**Work item:**
Print the listing below exactly, minus its pictures.

**Data shown:**
####
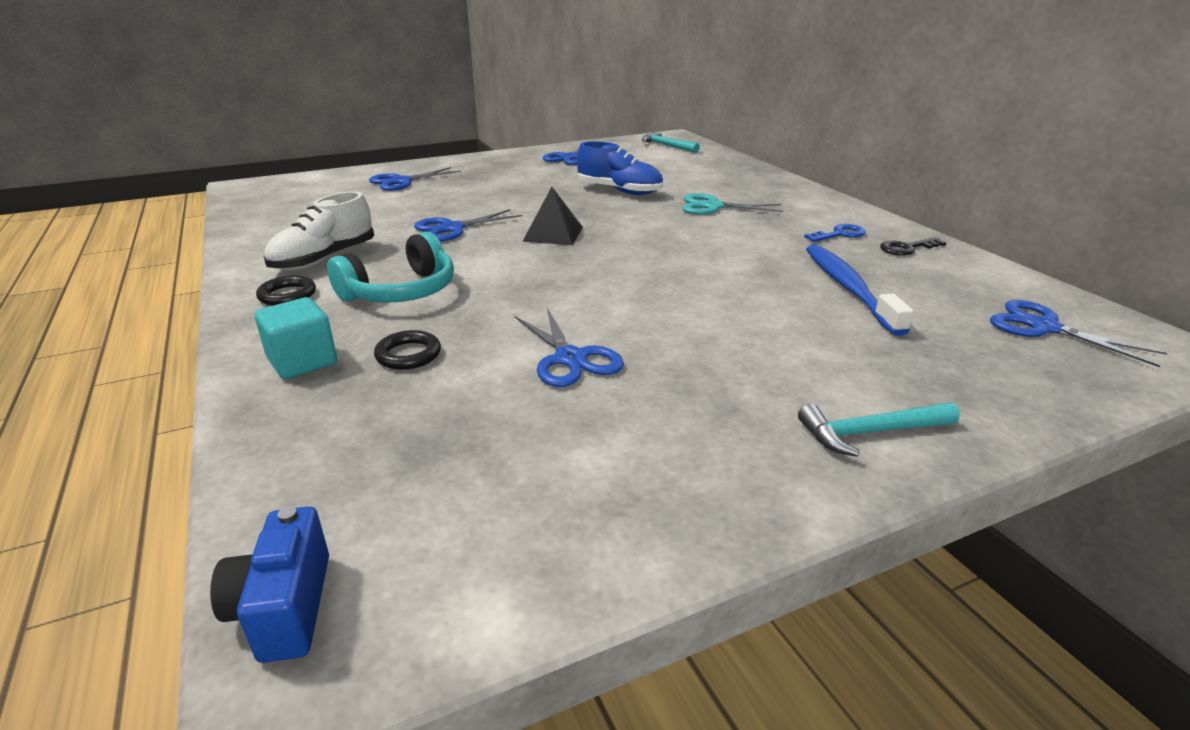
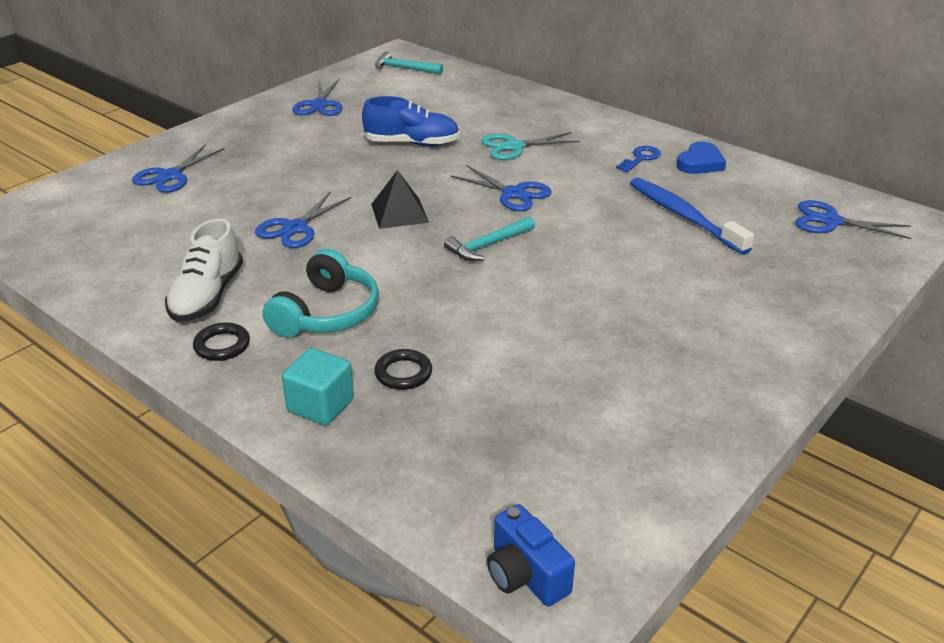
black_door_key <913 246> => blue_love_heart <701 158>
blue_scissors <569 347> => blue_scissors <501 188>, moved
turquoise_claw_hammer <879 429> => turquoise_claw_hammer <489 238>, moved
####
**Written reply:**
black_door_key <913 246> => blue_love_heart <701 158>
blue_scissors <569 347> => blue_scissors <501 188>, moved
turquoise_claw_hammer <879 429> => turquoise_claw_hammer <489 238>, moved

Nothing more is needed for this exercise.